### Instructions for the task:
Your answer should be the lines from the start of the records through the line with "(767, 231) = (624, 463): green", copied word for word.
◇ ◇ ◇ ◇ ◇ ◇ ◇
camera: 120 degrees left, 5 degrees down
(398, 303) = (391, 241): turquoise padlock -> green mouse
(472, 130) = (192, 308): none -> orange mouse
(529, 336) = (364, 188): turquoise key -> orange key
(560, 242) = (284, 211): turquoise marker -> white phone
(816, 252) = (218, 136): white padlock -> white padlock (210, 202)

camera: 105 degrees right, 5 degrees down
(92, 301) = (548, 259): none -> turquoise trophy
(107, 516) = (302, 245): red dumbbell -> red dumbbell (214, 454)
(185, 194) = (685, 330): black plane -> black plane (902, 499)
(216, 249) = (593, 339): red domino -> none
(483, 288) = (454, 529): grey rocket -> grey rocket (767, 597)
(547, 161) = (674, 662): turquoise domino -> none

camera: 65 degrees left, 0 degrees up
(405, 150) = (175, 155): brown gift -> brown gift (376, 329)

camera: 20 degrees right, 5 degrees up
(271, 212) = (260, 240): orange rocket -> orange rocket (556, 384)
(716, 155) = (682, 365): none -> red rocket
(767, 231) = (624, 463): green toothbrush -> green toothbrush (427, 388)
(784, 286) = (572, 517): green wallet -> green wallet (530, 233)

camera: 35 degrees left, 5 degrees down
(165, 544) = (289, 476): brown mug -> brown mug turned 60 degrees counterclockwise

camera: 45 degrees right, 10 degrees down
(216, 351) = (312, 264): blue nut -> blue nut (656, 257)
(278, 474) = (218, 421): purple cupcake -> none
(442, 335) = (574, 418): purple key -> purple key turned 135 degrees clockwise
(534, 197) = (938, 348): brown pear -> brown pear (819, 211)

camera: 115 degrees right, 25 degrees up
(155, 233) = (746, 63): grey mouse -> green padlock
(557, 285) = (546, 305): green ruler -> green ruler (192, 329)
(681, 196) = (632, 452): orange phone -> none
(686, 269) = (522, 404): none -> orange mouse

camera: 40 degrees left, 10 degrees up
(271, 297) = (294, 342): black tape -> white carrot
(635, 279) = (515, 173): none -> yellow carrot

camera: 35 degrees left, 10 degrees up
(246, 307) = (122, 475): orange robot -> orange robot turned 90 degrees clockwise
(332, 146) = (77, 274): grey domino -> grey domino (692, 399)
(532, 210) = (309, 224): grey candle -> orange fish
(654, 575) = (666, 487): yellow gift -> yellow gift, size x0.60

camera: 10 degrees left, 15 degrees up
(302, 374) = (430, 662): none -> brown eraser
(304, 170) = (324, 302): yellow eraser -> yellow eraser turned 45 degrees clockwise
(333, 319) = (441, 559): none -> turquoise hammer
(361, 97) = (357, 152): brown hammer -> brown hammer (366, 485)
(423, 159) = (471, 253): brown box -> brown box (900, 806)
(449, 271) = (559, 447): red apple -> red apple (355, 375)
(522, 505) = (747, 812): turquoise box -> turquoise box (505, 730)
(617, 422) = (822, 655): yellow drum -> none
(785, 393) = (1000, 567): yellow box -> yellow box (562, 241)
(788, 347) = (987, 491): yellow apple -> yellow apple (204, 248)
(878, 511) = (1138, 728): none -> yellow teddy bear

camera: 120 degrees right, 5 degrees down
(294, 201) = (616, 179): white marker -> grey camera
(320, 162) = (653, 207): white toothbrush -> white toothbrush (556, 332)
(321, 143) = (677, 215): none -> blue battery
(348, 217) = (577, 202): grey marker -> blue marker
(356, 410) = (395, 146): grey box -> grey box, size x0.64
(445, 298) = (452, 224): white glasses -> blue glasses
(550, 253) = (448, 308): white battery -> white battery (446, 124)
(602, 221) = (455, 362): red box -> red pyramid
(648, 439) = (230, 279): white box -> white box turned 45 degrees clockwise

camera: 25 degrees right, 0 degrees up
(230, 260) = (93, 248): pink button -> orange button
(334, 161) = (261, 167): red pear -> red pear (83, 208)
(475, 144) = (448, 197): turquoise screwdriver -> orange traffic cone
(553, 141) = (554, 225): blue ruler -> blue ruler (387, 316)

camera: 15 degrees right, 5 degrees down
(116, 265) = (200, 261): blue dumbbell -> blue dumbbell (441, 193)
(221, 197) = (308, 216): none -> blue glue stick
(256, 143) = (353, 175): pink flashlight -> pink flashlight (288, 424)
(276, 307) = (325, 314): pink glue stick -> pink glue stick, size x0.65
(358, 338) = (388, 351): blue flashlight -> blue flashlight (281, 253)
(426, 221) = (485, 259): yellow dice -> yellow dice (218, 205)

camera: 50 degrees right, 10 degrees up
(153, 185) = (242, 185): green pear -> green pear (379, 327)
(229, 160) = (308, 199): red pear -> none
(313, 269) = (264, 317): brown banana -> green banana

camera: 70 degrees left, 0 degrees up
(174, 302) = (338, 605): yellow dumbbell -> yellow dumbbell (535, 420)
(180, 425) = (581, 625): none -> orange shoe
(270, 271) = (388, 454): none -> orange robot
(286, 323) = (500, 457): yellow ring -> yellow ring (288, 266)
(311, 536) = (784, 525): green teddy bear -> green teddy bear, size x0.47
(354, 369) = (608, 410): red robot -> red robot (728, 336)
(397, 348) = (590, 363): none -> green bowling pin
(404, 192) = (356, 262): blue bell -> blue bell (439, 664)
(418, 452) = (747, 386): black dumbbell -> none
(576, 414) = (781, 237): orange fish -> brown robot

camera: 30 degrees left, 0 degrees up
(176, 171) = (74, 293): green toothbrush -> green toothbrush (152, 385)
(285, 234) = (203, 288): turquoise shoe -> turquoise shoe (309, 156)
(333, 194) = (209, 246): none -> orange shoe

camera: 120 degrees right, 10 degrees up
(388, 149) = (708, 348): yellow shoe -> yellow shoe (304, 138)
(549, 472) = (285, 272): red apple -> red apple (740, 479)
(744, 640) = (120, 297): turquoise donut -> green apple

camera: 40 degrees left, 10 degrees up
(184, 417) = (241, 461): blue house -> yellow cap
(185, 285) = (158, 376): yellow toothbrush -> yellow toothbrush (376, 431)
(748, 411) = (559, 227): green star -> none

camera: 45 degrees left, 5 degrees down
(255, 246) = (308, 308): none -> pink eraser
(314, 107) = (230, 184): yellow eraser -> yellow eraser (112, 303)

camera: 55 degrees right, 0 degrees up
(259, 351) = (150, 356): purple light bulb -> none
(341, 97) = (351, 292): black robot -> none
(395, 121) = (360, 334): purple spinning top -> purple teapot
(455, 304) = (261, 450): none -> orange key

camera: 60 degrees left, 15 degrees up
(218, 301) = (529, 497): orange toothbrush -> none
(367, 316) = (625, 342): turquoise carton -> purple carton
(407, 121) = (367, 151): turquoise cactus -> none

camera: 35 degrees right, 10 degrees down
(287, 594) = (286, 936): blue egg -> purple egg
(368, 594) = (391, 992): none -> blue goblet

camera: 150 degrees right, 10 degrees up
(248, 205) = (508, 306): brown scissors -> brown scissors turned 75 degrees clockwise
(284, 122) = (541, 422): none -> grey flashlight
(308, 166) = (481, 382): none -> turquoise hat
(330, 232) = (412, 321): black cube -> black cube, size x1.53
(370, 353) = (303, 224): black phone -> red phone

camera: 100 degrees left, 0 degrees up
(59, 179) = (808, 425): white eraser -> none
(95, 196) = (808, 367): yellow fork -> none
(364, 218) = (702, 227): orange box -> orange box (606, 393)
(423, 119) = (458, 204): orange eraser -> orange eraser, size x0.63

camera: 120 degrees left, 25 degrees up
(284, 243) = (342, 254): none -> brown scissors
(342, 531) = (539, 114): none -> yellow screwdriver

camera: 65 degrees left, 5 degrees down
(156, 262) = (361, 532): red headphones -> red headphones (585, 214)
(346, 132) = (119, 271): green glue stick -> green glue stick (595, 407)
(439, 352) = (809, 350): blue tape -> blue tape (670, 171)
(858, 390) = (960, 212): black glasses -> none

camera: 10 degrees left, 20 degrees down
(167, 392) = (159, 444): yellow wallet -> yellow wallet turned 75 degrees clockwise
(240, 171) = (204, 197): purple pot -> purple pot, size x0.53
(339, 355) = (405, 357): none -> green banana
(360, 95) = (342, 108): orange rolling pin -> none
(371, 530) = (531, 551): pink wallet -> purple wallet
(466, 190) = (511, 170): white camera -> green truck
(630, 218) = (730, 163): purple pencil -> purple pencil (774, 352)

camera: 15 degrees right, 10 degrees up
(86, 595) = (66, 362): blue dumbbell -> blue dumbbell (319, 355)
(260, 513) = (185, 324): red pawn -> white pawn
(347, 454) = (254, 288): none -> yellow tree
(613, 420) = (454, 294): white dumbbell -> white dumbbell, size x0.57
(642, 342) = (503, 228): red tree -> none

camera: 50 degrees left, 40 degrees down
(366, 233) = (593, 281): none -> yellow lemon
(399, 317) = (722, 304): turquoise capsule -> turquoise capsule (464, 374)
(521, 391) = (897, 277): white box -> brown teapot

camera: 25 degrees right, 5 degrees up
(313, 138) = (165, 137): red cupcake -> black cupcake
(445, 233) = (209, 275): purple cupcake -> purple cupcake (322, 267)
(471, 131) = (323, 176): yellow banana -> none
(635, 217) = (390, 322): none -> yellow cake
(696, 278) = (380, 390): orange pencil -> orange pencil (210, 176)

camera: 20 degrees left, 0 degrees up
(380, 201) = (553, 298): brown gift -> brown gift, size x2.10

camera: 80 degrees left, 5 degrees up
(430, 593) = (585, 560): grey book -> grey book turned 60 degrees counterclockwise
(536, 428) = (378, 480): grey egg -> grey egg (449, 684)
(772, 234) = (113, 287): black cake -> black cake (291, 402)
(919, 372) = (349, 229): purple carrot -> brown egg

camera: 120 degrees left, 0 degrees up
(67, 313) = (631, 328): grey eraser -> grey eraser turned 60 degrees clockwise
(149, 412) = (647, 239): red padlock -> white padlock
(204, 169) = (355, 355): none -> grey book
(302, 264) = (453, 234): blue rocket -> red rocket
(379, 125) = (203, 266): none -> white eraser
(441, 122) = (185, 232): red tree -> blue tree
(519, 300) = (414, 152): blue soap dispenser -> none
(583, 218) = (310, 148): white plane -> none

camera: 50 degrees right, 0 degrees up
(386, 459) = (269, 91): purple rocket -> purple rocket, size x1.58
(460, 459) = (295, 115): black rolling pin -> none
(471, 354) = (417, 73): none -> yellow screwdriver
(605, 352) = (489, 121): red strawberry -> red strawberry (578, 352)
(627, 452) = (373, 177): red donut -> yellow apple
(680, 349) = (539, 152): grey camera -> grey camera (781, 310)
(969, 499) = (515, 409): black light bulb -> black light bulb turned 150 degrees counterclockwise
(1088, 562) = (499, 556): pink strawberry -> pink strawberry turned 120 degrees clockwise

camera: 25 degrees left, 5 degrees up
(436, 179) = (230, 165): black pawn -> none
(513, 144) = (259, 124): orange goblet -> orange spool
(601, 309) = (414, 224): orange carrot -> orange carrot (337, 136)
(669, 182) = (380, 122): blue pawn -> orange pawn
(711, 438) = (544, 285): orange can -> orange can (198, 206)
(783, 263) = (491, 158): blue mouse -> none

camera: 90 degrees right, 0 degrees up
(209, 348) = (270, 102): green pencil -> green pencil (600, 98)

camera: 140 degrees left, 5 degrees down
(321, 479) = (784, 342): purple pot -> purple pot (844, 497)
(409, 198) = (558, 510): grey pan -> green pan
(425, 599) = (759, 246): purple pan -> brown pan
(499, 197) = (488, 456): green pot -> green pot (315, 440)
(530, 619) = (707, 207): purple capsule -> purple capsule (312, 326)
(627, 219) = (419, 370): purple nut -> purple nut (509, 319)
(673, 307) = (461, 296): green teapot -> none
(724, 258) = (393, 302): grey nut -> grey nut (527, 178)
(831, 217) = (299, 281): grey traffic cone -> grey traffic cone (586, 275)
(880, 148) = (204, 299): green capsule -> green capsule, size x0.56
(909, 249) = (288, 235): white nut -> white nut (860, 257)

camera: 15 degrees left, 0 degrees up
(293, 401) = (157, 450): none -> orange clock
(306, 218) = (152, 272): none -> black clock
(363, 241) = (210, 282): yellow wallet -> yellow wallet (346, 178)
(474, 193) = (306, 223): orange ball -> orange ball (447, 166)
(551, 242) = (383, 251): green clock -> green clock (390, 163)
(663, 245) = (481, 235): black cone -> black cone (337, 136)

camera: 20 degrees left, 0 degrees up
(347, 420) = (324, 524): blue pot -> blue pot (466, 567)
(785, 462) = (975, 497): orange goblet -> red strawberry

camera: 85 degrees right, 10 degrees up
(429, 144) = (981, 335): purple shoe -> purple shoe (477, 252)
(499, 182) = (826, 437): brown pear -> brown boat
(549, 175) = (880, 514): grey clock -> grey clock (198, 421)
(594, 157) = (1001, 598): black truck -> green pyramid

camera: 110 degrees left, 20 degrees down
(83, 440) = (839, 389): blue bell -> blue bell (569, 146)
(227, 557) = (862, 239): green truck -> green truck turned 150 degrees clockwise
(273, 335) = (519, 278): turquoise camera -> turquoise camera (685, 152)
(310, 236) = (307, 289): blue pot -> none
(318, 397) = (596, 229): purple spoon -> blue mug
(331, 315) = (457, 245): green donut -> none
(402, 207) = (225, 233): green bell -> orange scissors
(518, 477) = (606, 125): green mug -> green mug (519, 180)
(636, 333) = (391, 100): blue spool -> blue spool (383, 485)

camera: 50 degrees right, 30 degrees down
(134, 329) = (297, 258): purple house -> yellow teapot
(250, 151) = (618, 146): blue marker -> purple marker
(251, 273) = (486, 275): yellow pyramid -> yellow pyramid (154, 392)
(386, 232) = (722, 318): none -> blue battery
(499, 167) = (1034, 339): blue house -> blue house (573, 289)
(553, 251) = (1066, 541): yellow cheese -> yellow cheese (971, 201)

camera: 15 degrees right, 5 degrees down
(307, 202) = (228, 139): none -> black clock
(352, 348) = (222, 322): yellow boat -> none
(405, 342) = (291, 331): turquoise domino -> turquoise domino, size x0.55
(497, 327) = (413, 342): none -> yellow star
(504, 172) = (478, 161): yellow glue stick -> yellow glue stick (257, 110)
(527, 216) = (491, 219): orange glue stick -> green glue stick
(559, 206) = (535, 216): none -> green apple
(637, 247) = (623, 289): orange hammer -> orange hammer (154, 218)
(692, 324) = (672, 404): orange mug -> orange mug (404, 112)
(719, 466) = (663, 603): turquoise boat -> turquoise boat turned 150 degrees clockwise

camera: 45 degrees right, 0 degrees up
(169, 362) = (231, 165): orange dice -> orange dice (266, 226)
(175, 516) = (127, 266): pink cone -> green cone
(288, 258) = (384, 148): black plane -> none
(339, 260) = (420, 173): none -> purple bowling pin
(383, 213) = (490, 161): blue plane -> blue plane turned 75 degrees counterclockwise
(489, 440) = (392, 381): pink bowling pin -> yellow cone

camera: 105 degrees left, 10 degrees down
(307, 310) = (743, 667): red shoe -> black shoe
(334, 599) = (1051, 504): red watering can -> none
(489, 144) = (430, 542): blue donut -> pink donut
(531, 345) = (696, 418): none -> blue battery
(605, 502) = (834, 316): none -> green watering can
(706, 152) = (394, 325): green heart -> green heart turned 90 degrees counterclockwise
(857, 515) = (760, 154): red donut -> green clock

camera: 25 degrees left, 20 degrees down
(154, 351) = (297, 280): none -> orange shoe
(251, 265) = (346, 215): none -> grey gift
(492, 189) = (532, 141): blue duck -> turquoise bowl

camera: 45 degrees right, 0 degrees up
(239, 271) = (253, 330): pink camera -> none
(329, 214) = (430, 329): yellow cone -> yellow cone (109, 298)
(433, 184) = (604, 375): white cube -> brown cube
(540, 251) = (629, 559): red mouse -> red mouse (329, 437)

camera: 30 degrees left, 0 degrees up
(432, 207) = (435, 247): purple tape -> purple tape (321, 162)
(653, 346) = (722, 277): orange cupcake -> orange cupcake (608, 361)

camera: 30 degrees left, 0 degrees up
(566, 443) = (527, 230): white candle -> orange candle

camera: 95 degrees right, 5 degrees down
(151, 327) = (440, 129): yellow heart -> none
◇ ◇ ◇ ◇ ◇ ◇ ◇
### Response to the exercise:
camera: 120 degrees left, 5 degrees down
(398, 303) = (391, 241): turquoise padlock -> green mouse
(472, 130) = (192, 308): none -> orange mouse
(529, 336) = (364, 188): turquoise key -> orange key
(560, 242) = (284, 211): turquoise marker -> white phone
(816, 252) = (218, 136): white padlock -> white padlock (210, 202)

camera: 105 degrees right, 5 degrees down
(92, 301) = (548, 259): none -> turquoise trophy
(107, 516) = (302, 245): red dumbbell -> red dumbbell (214, 454)
(185, 194) = (685, 330): black plane -> black plane (902, 499)
(216, 249) = (593, 339): red domino -> none
(483, 288) = (454, 529): grey rocket -> grey rocket (767, 597)
(547, 161) = (674, 662): turquoise domino -> none

camera: 65 degrees left, 0 degrees up
(405, 150) = (175, 155): brown gift -> brown gift (376, 329)

camera: 20 degrees right, 5 degrees up
(271, 212) = (260, 240): orange rocket -> orange rocket (556, 384)
(716, 155) = (682, 365): none -> red rocket
(767, 231) = (624, 463): green toothbrush -> green toothbrush (427, 388)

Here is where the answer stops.